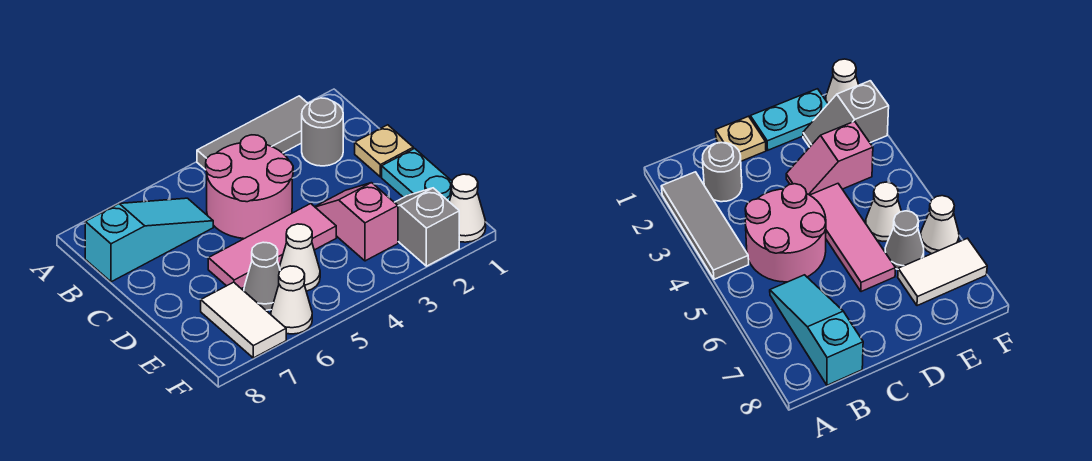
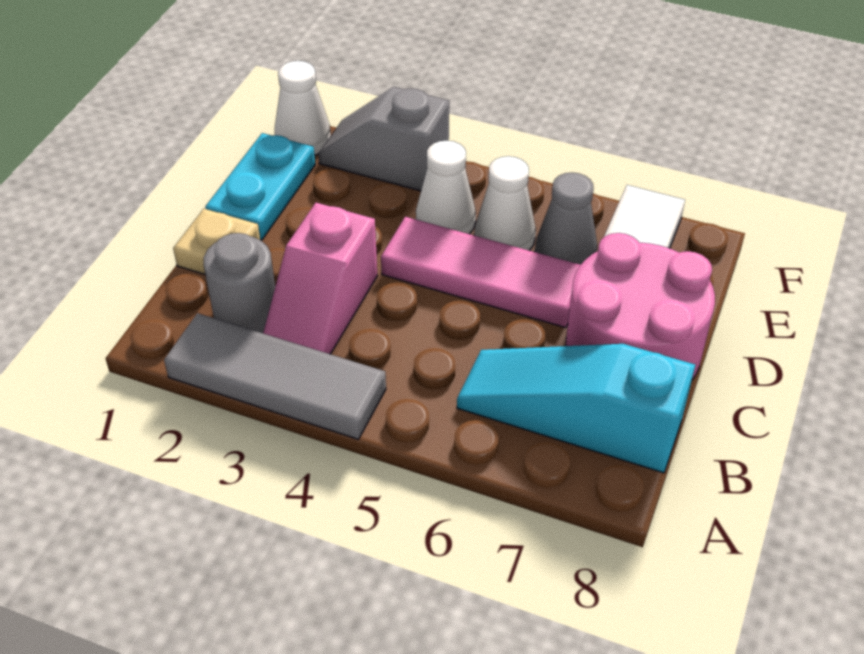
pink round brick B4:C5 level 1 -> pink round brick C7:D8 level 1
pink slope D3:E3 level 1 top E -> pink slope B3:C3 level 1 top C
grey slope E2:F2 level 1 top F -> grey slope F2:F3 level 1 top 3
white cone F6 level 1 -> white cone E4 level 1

▬▬▬▬▬▬▬▬▬▬

What is needed :: Return every line in the listing that contains the word "pink".

Written solution ::
pink round brick B4:C5 level 1 -> pink round brick C7:D8 level 1
pink slope D3:E3 level 1 top E -> pink slope B3:C3 level 1 top C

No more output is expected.